[Scene difference descriptions]
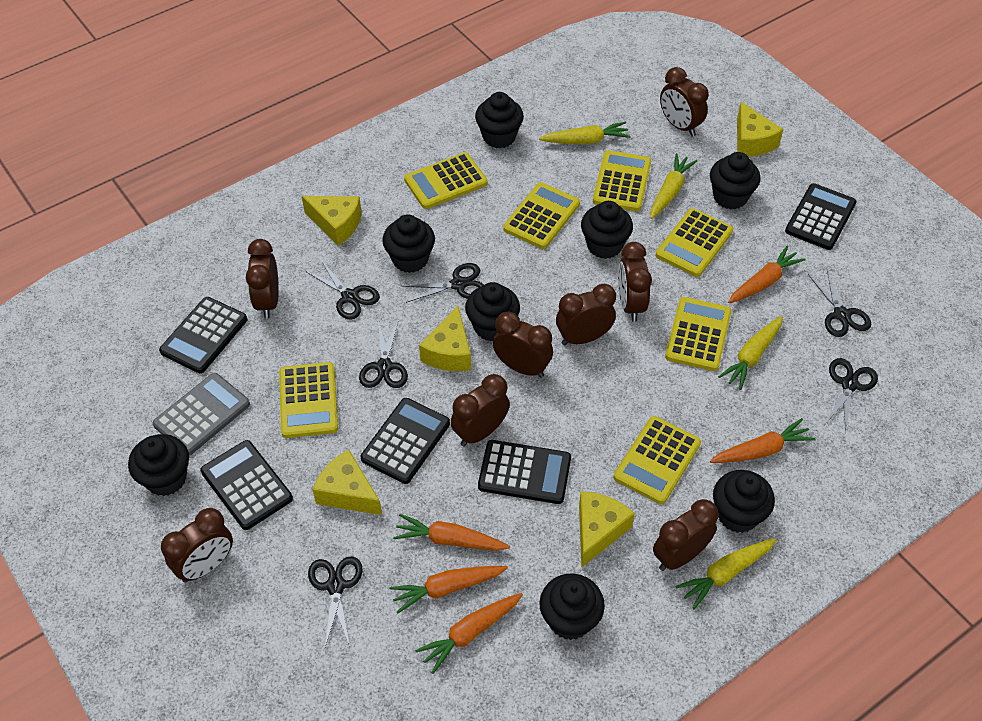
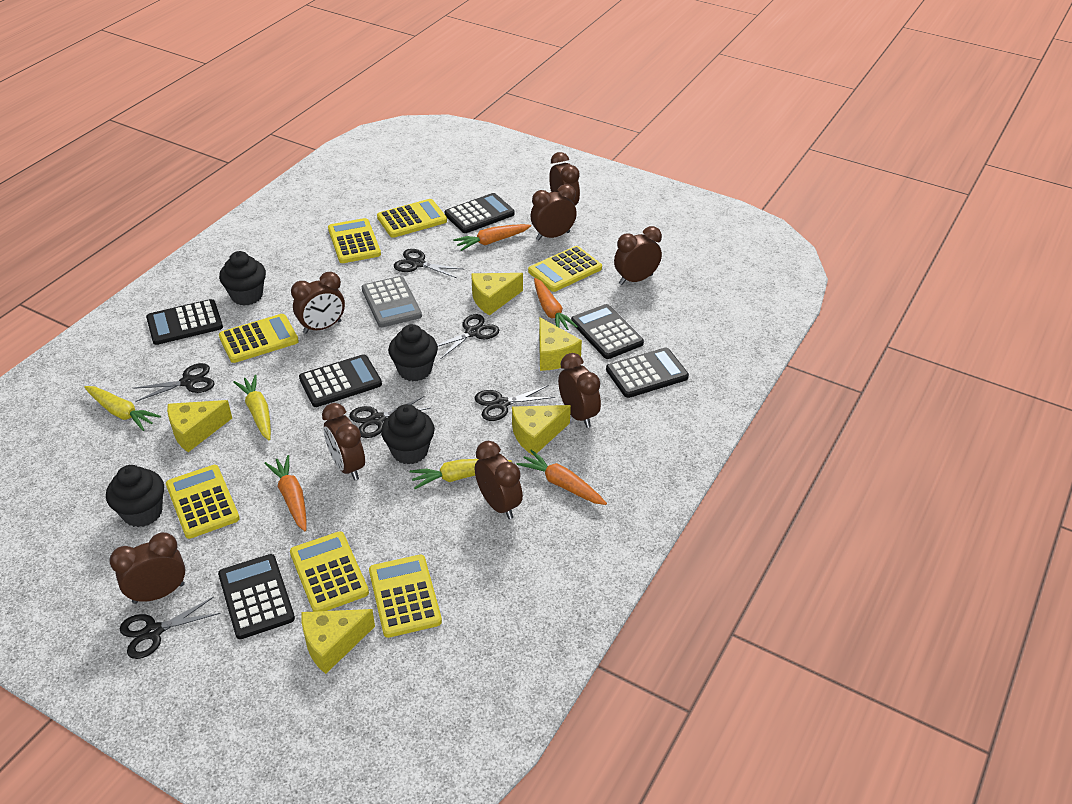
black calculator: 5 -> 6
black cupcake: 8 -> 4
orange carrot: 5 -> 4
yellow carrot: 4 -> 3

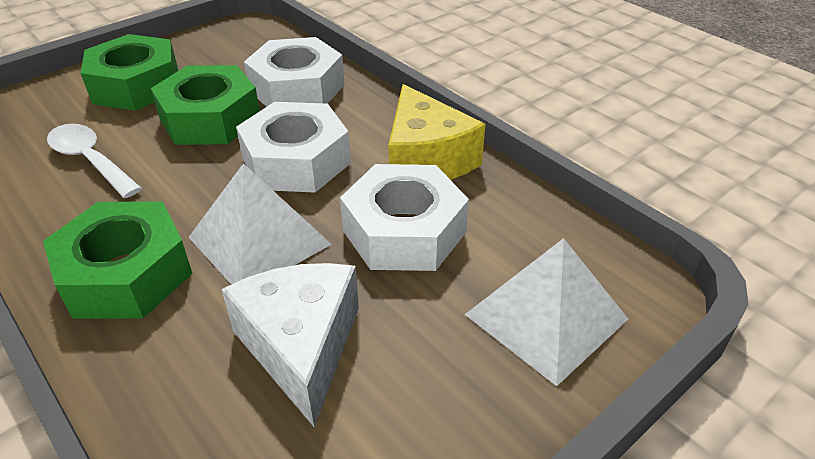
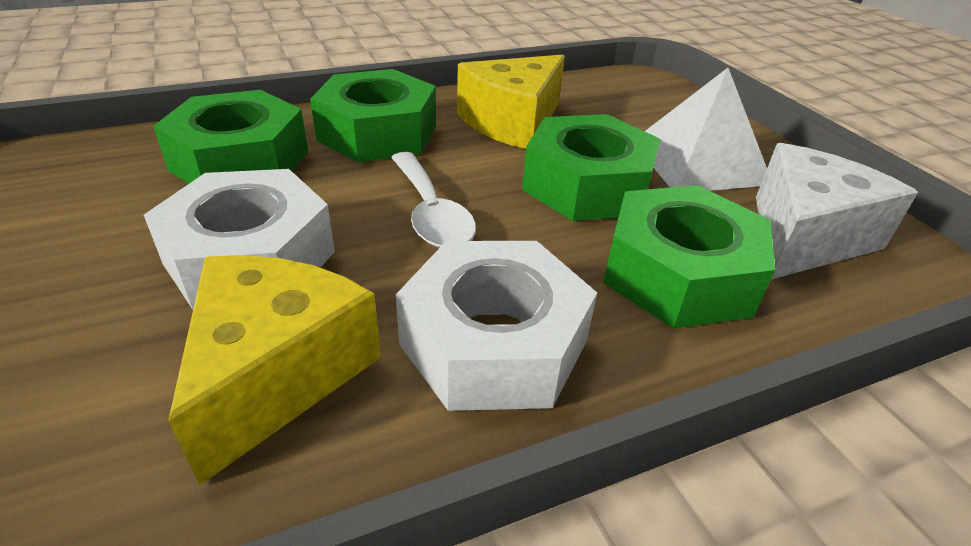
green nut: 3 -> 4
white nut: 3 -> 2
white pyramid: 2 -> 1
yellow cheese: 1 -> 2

▶ _Problem to solve_
In the lines above, find the word "black" and copy every line it occurs in.

▶ _Solution to this exercise_
black calculator: 5 -> 6
black cupcake: 8 -> 4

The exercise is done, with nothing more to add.